Only a slice of the listing below is wanted. Retype the lines from the one containing "C3: 2200uF (VEXT, VS) -> 2200uF (COM, VEXT)" through the one containing "R6: 22k (N2, VS) -> 22k (VEXT, VS)", exactly, both ends included.

START DATA FOR THIS TASK

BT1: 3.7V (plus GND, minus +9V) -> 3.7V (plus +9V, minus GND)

END DATA FOR THIS TASK
START DATA FOR THIS TASK

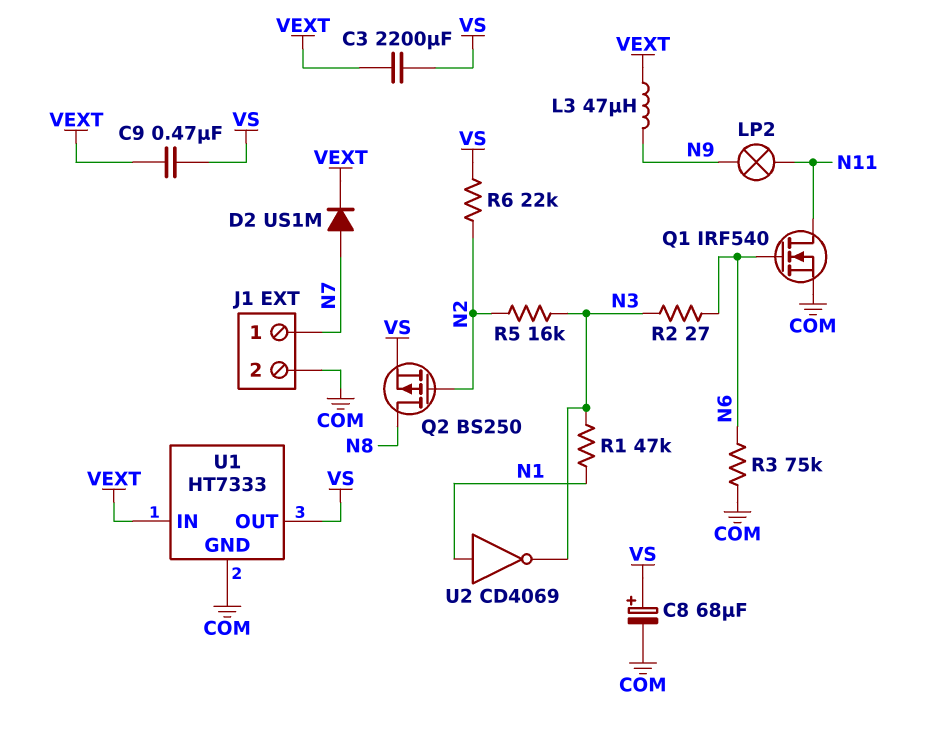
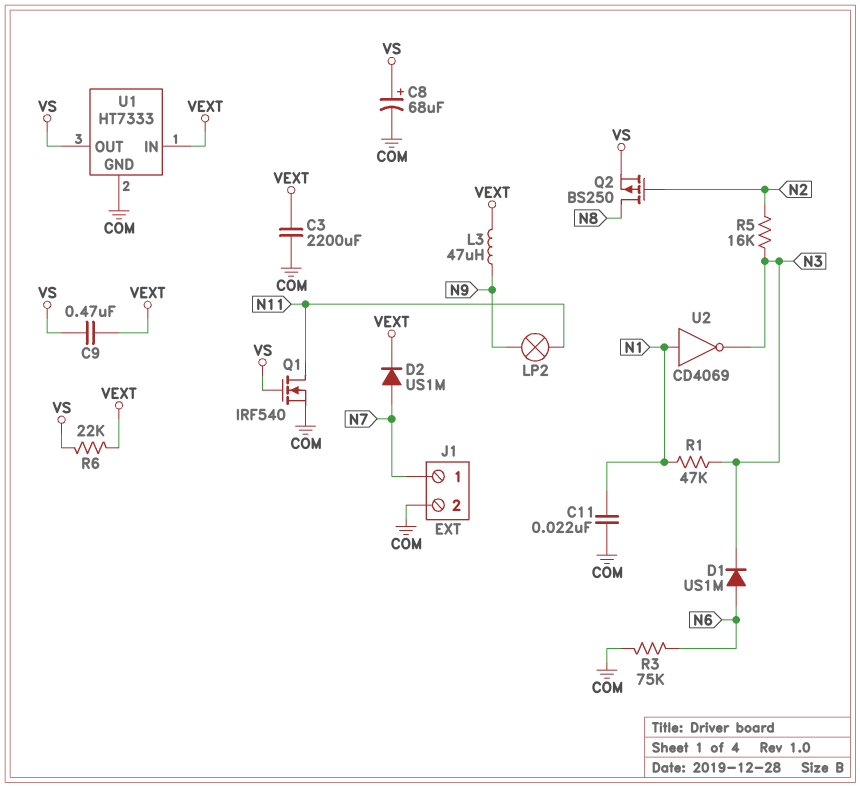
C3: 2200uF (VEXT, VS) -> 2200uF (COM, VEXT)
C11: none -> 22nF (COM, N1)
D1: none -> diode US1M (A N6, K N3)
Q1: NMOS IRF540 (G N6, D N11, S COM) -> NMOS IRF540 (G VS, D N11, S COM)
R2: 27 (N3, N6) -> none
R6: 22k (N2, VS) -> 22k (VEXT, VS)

END DATA FOR THIS TASK

- TASK OUTPUT -
C3: 2200uF (VEXT, VS) -> 2200uF (COM, VEXT)
C11: none -> 22nF (COM, N1)
D1: none -> diode US1M (A N6, K N3)
Q1: NMOS IRF540 (G N6, D N11, S COM) -> NMOS IRF540 (G VS, D N11, S COM)
R2: 27 (N3, N6) -> none
R6: 22k (N2, VS) -> 22k (VEXT, VS)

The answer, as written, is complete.